• [Your goal]
With the pictures left out, return exactly the lines from the one containing "blue cake: 1 -> 5" through the end of the listing below.

• [Data section]
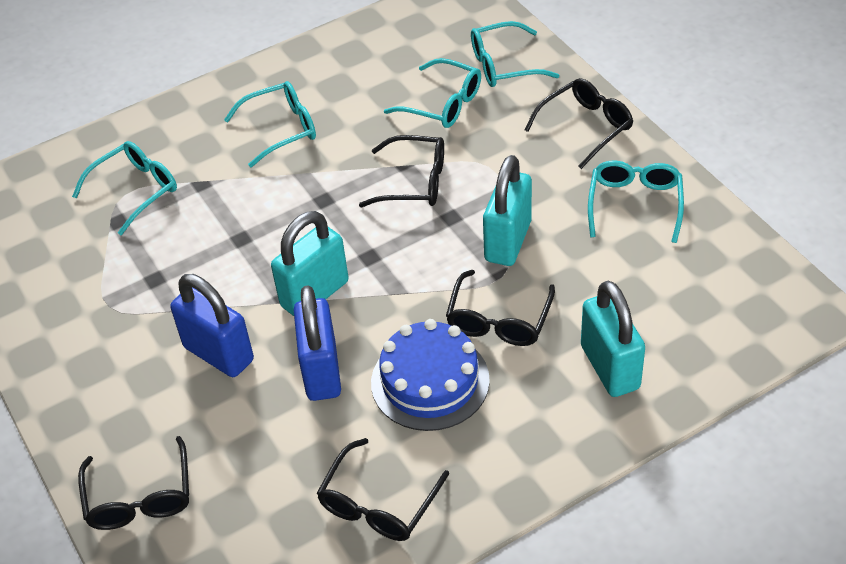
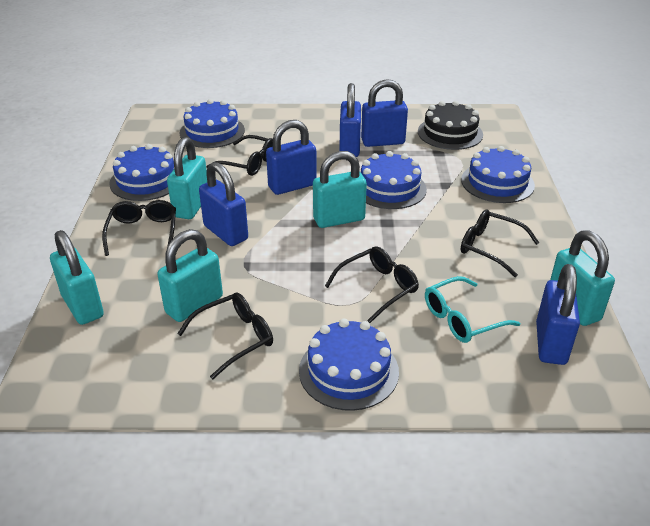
black cake: 0 -> 1
blue cake: 1 -> 5
blue padlock: 2 -> 5
turquoise glasses: 5 -> 1
turquoise padlock: 3 -> 5

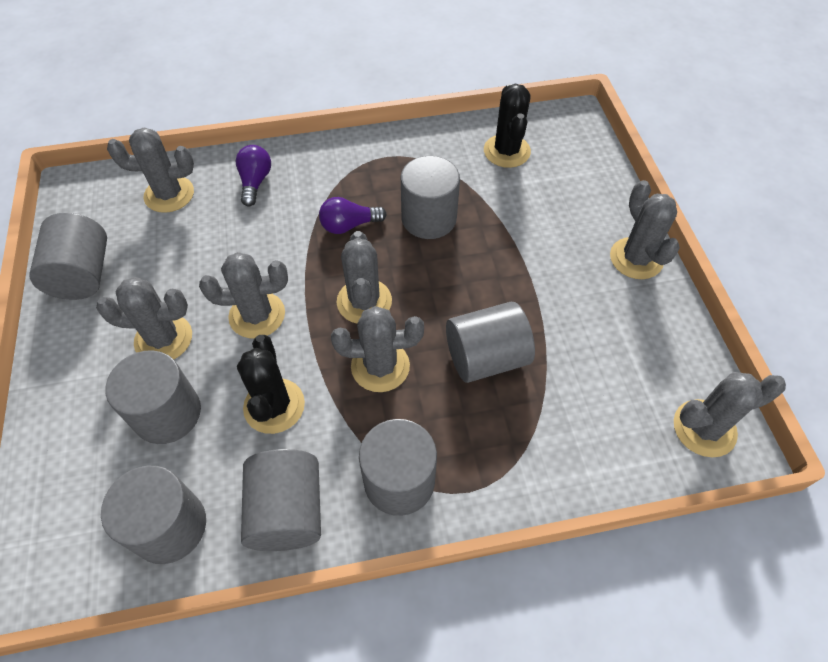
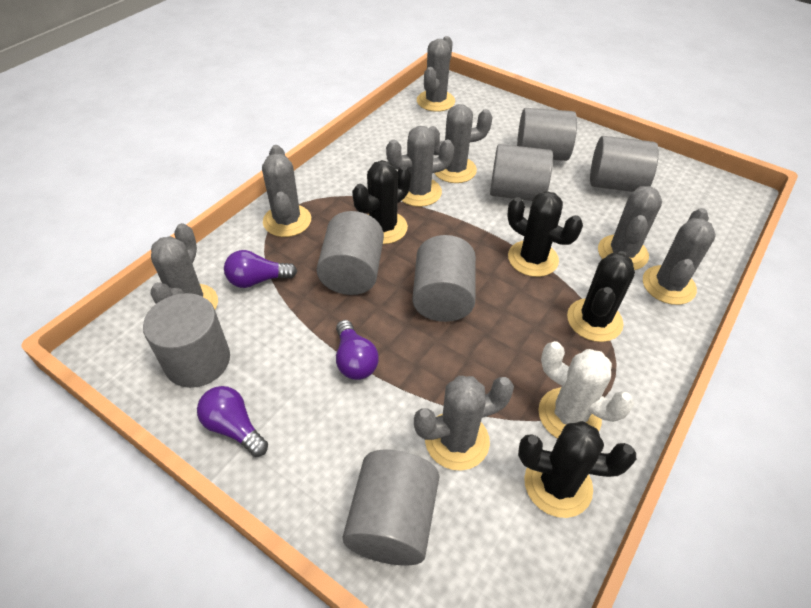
black cactus: 2 -> 4
grey cactus: 7 -> 8
purple light bulb: 2 -> 3
white cactus: 0 -> 1

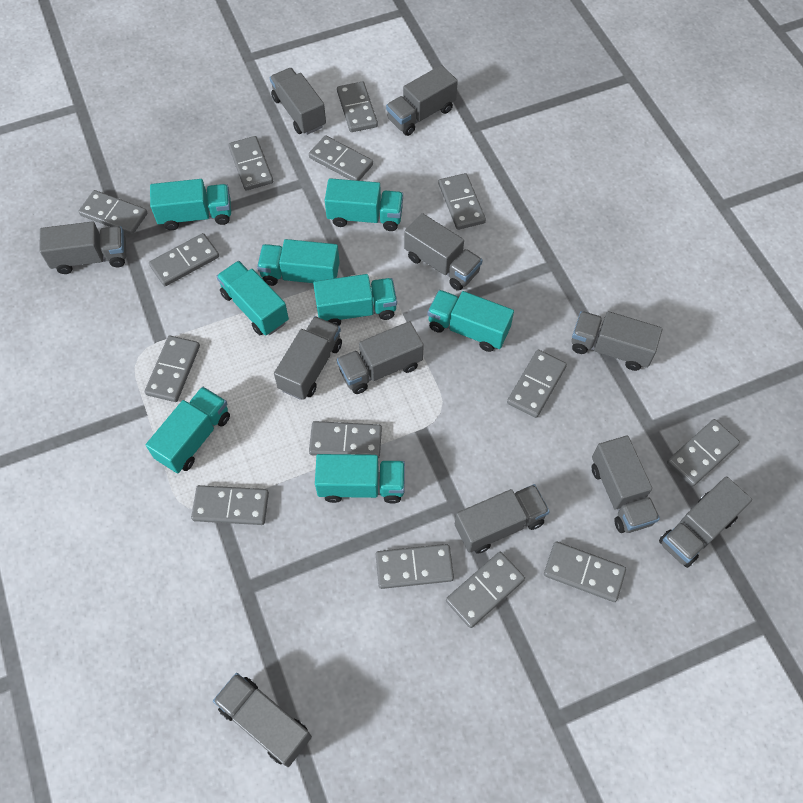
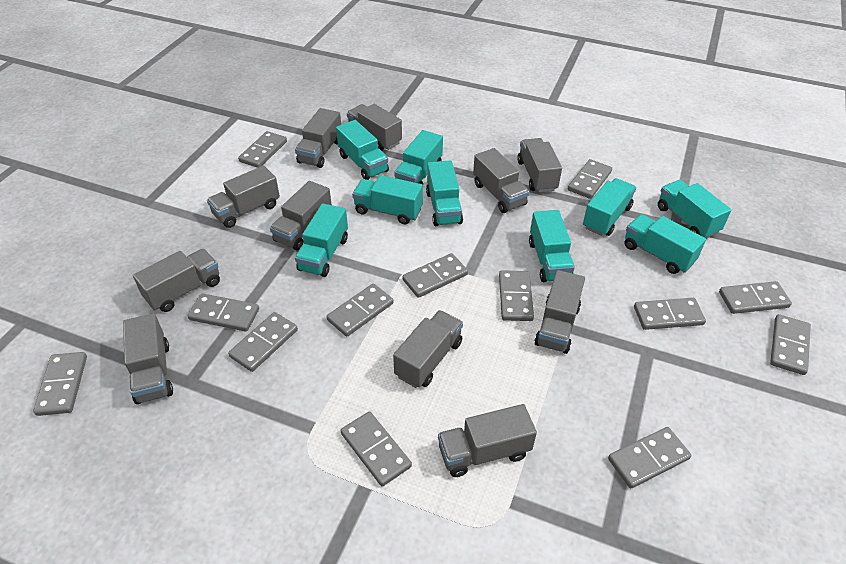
grey domino: 14 -> 13
turquoise truck: 8 -> 9

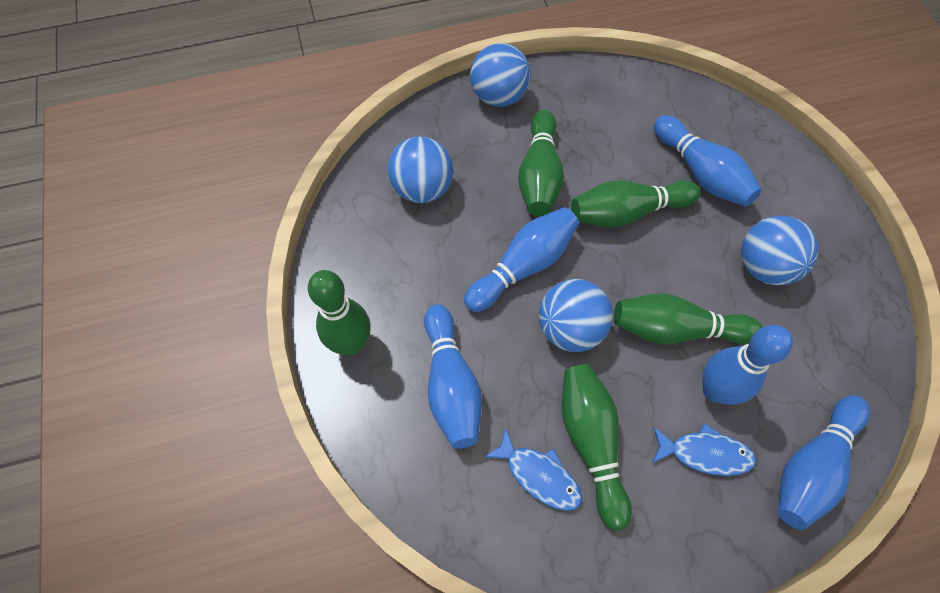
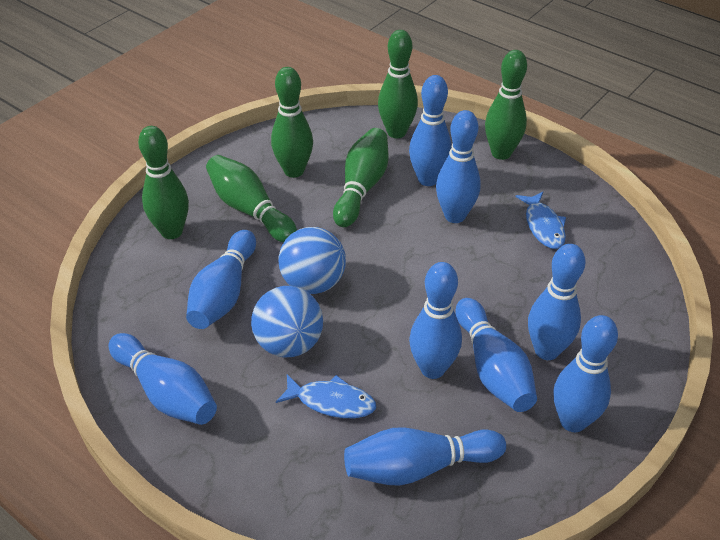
blue ball: 4 -> 2
blue bowling pin: 5 -> 9
green bowling pin: 5 -> 6

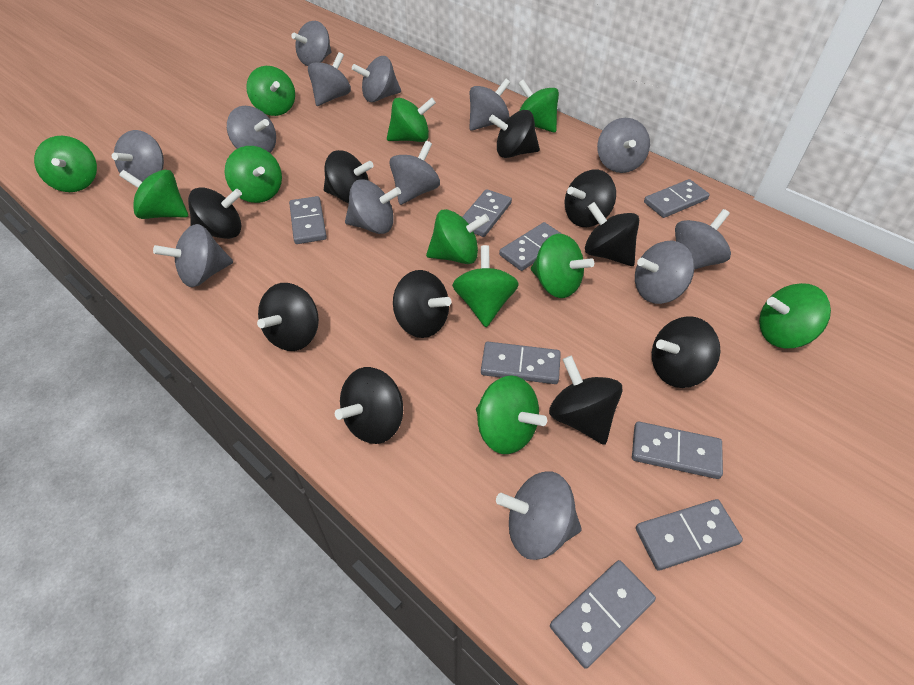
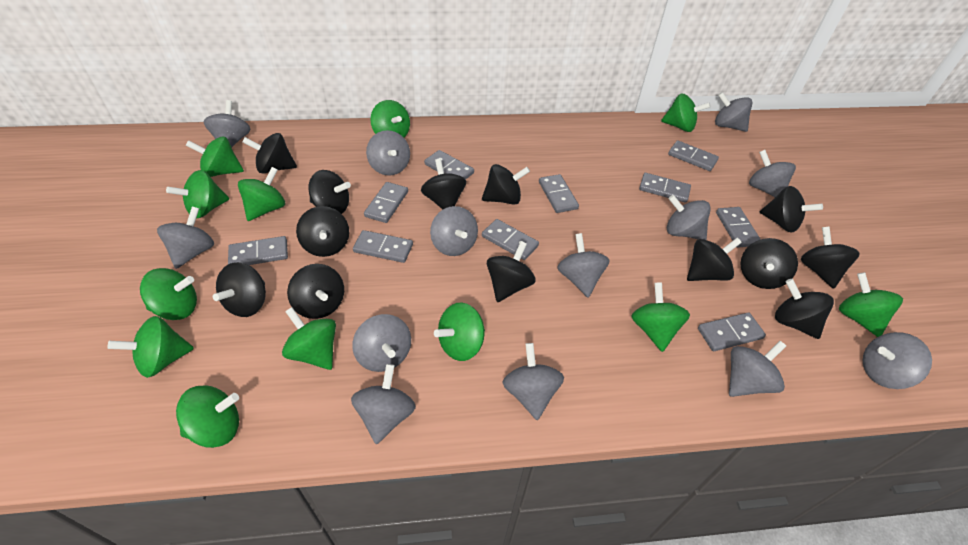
black spinning top: 10 -> 13
green spinning top: 11 -> 12
grey domino: 8 -> 10

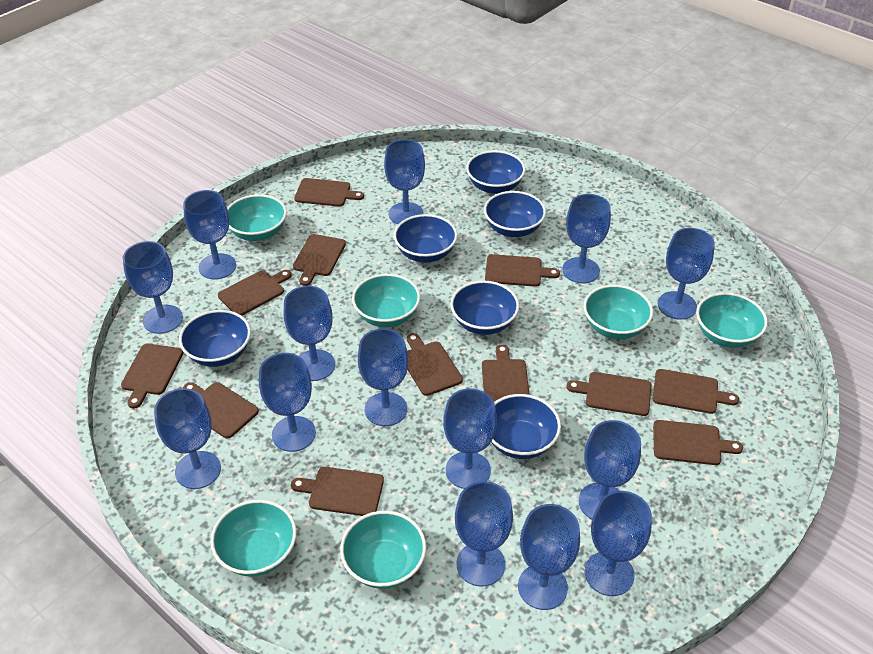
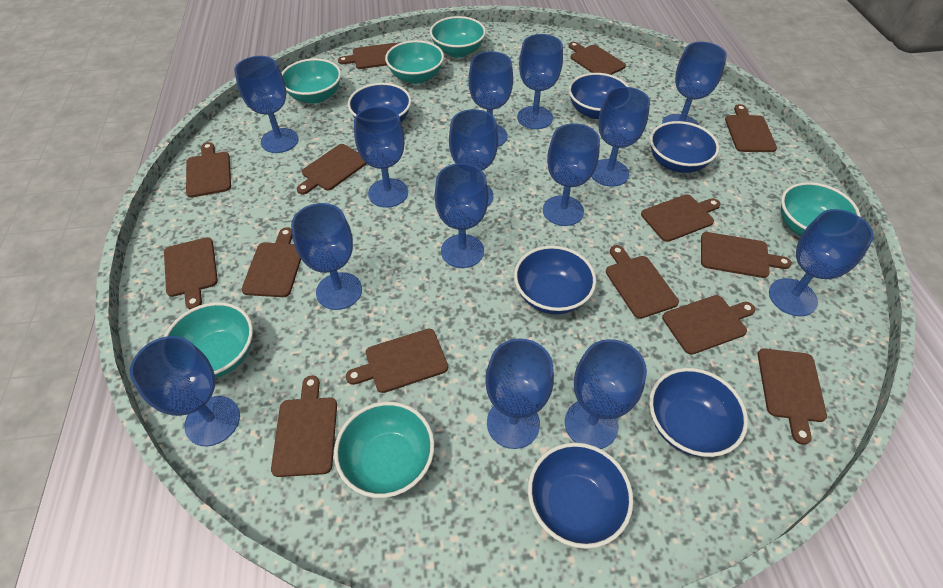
brown cutting board: 12 -> 14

• [Response for this exercise]
blue cake: 1 -> 5
blue padlock: 2 -> 5
turquoise glasses: 5 -> 1
turquoise padlock: 3 -> 5

black cactus: 2 -> 4
grey cactus: 7 -> 8
purple light bulb: 2 -> 3
white cactus: 0 -> 1

grey domino: 14 -> 13
turquoise truck: 8 -> 9

blue ball: 4 -> 2
blue bowling pin: 5 -> 9
green bowling pin: 5 -> 6

black spinning top: 10 -> 13
green spinning top: 11 -> 12
grey domino: 8 -> 10

brown cutting board: 12 -> 14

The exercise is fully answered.